====== MATERIAL SHOWN

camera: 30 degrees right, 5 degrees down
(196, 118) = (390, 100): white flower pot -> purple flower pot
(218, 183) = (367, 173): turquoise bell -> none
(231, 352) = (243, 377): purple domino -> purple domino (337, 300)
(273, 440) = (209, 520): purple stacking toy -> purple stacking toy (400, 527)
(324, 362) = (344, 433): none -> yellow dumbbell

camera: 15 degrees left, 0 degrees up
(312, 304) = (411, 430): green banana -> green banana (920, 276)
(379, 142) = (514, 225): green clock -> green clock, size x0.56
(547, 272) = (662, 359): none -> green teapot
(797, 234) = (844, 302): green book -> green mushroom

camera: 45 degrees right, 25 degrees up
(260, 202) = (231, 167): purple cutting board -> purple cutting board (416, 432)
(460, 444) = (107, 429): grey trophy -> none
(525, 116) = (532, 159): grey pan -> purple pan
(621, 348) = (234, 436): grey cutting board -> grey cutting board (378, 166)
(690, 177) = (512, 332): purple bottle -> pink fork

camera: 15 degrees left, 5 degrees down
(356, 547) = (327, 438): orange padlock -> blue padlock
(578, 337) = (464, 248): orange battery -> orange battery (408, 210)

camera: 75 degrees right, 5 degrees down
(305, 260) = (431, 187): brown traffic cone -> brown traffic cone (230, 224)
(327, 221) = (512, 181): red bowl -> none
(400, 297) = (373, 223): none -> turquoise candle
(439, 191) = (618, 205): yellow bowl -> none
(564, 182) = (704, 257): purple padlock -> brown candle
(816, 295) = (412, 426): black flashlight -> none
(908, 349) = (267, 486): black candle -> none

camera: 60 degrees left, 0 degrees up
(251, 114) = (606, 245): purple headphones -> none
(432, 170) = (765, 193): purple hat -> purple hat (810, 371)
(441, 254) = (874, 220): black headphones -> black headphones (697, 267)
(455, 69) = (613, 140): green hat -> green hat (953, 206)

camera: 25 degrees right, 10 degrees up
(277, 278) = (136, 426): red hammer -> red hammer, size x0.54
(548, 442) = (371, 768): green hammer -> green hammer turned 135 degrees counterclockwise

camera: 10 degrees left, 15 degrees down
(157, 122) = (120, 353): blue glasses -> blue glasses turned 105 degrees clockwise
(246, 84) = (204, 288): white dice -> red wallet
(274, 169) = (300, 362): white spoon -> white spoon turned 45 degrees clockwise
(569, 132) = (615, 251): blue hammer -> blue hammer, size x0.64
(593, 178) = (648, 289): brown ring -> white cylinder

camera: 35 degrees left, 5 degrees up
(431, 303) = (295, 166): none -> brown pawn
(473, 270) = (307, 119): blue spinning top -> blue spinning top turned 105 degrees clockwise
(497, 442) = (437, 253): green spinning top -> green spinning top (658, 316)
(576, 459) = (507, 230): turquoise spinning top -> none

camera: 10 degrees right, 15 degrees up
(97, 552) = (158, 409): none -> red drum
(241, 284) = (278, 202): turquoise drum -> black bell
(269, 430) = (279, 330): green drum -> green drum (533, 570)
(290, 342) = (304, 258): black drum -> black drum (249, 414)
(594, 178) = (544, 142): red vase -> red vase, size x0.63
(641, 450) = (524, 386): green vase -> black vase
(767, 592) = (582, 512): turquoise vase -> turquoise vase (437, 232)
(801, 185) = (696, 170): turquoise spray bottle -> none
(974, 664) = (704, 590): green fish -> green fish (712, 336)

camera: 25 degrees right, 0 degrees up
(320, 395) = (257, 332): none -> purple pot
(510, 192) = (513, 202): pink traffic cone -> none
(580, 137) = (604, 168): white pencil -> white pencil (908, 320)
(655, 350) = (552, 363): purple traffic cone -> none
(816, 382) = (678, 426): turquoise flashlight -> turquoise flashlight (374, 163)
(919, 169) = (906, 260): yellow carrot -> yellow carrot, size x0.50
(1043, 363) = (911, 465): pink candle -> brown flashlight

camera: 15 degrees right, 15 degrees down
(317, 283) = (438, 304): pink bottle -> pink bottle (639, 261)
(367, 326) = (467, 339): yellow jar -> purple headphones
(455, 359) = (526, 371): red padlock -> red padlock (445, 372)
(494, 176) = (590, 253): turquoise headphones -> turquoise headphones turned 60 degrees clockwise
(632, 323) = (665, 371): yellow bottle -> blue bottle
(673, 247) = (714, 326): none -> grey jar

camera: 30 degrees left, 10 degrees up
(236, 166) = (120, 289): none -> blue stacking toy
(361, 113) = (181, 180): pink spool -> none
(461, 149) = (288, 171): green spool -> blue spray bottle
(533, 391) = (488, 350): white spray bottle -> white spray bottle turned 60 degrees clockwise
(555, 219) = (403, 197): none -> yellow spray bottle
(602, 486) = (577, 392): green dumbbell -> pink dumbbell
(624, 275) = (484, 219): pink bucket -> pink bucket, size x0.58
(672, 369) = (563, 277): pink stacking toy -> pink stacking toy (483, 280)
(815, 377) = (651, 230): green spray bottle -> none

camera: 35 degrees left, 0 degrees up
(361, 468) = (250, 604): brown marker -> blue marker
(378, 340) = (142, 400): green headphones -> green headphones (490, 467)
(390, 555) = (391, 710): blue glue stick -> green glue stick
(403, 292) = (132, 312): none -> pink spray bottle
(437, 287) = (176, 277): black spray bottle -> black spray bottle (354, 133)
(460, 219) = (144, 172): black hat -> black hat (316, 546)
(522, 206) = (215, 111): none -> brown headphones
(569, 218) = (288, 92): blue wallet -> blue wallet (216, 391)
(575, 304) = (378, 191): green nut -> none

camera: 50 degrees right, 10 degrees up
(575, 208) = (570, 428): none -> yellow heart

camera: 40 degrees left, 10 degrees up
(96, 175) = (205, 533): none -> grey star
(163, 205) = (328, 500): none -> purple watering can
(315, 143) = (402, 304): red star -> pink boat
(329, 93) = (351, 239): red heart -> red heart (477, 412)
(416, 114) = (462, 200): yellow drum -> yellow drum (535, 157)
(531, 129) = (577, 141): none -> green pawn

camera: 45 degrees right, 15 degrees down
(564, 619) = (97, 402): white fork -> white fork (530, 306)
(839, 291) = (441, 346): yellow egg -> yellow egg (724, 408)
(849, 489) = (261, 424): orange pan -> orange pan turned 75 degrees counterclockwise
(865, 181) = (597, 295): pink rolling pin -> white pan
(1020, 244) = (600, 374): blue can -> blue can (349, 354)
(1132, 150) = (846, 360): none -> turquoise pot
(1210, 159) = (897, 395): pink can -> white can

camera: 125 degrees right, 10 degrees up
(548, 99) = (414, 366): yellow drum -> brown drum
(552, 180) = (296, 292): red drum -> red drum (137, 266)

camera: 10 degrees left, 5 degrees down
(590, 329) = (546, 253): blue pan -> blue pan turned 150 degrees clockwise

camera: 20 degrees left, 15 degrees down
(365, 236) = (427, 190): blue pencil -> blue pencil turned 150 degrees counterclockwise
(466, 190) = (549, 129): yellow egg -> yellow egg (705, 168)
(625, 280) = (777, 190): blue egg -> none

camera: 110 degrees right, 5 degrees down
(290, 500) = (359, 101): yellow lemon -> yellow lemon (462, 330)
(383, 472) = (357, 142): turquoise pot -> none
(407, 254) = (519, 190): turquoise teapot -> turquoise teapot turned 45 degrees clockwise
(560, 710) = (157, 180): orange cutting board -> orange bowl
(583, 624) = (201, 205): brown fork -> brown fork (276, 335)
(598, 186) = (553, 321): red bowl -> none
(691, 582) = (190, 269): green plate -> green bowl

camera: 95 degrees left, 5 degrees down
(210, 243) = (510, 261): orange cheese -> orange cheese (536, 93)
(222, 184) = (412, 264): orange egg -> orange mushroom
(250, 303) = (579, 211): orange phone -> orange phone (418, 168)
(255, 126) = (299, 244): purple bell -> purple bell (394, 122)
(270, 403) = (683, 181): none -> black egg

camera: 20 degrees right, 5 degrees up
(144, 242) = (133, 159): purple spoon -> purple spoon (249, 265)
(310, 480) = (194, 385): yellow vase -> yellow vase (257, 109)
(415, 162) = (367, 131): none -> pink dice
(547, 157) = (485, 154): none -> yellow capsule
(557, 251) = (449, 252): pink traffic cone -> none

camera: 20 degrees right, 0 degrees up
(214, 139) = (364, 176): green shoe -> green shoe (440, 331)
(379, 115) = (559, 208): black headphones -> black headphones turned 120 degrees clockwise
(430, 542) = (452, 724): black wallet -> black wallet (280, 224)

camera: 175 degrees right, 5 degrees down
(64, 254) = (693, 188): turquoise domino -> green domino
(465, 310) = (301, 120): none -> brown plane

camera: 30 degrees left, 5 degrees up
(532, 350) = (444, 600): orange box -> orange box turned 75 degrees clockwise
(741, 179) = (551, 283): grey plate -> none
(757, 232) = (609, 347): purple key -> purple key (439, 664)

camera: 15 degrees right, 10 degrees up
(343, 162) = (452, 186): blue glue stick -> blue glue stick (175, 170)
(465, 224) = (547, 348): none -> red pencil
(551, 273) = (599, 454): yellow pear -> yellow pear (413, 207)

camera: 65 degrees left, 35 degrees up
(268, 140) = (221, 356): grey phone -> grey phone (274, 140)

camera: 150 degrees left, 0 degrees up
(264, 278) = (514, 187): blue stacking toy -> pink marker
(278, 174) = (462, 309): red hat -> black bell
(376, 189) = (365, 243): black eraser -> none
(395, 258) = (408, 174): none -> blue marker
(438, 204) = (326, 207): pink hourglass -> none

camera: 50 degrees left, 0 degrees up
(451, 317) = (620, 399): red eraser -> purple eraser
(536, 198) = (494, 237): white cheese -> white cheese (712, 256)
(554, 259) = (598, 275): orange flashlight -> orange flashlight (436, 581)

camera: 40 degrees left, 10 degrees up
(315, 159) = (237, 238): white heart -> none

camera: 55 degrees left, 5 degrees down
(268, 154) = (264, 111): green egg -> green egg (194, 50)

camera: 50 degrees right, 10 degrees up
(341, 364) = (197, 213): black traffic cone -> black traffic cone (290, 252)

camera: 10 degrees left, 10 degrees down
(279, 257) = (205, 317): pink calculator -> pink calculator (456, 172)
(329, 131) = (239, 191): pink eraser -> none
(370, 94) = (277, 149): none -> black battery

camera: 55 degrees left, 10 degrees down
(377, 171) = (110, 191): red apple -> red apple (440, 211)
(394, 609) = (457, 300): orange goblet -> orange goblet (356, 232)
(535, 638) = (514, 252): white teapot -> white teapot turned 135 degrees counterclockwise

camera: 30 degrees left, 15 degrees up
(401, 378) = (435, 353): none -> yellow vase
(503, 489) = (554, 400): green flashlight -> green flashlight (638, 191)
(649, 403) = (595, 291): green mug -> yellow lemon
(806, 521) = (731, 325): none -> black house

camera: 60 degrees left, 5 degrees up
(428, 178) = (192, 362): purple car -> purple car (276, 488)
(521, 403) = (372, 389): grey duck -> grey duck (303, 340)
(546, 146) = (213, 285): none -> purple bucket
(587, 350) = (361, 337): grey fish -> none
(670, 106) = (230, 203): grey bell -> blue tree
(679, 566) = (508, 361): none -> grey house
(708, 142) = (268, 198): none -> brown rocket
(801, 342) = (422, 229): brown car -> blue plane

============

= WHAT IS BEING ASKED =
Return the lines containing "plane", taking each one from the listing.

= TASK RESPONSE =
(465, 310) = (301, 120): none -> brown plane
(801, 342) = (422, 229): brown car -> blue plane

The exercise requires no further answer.